Start of Data shown
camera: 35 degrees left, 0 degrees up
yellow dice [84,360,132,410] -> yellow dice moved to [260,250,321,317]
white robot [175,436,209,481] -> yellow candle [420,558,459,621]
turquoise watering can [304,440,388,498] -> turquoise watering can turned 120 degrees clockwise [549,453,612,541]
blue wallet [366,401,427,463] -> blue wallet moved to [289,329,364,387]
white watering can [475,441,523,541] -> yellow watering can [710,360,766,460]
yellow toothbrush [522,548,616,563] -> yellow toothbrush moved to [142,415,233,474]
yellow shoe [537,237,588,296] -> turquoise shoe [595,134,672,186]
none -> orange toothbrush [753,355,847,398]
End of Data shown
Start of Data shown
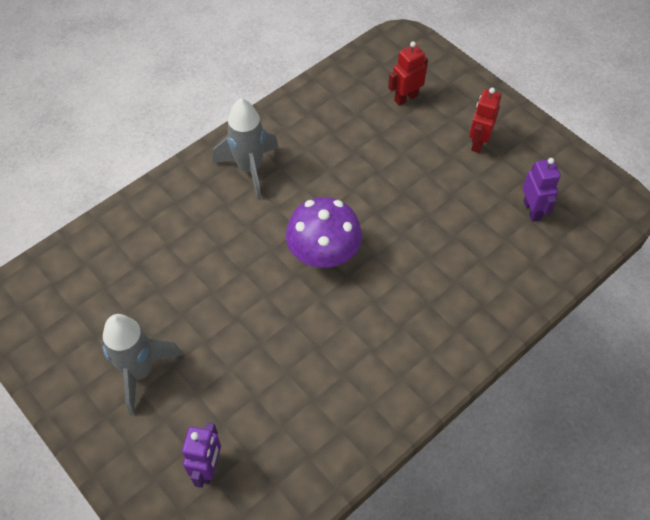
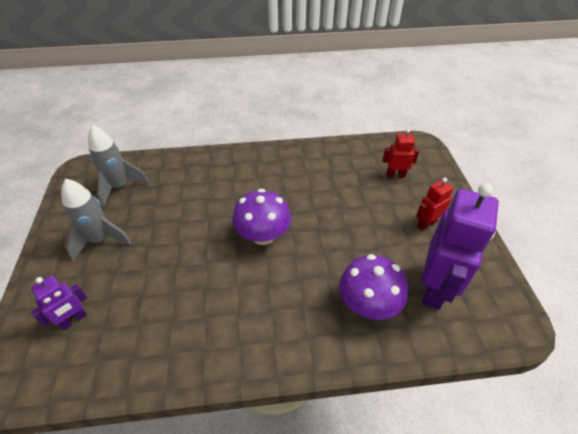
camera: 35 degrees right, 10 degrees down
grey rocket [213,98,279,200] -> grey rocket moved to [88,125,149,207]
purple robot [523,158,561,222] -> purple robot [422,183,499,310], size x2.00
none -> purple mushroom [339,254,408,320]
End of Data shown
About this exercise
Within the data above, the span starting at the line containing "camera: 35 degrees left, 0 degrees up" and ending at the line containing "none -> orange toothbrush [753,355,847,398]" is to be retyped exactly, with no other lines.

Solution to the exercise
camera: 35 degrees left, 0 degrees up
yellow dice [84,360,132,410] -> yellow dice moved to [260,250,321,317]
white robot [175,436,209,481] -> yellow candle [420,558,459,621]
turquoise watering can [304,440,388,498] -> turquoise watering can turned 120 degrees clockwise [549,453,612,541]
blue wallet [366,401,427,463] -> blue wallet moved to [289,329,364,387]
white watering can [475,441,523,541] -> yellow watering can [710,360,766,460]
yellow toothbrush [522,548,616,563] -> yellow toothbrush moved to [142,415,233,474]
yellow shoe [537,237,588,296] -> turquoise shoe [595,134,672,186]
none -> orange toothbrush [753,355,847,398]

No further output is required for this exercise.